▶ Information shown

******

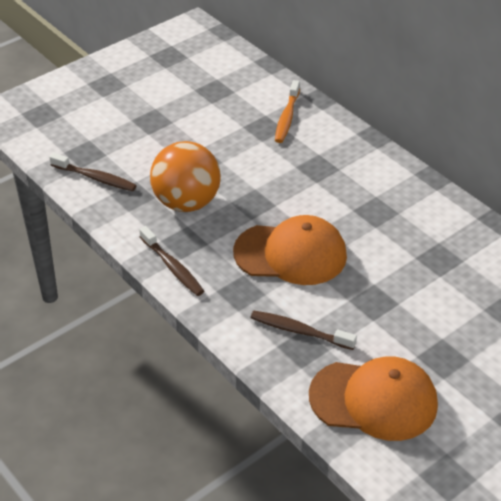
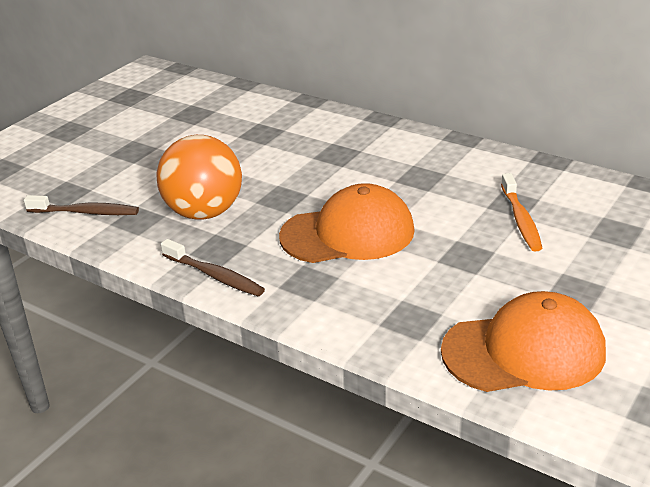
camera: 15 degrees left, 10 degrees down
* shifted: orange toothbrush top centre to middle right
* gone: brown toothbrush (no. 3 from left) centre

******

▶ Work task
What you produce should repeat the data word for word while omitting all images.

▶ Answer for the task
camera: 15 degrees left, 10 degrees down
* shifted: orange toothbrush top centre to middle right
* gone: brown toothbrush (no. 3 from left) centre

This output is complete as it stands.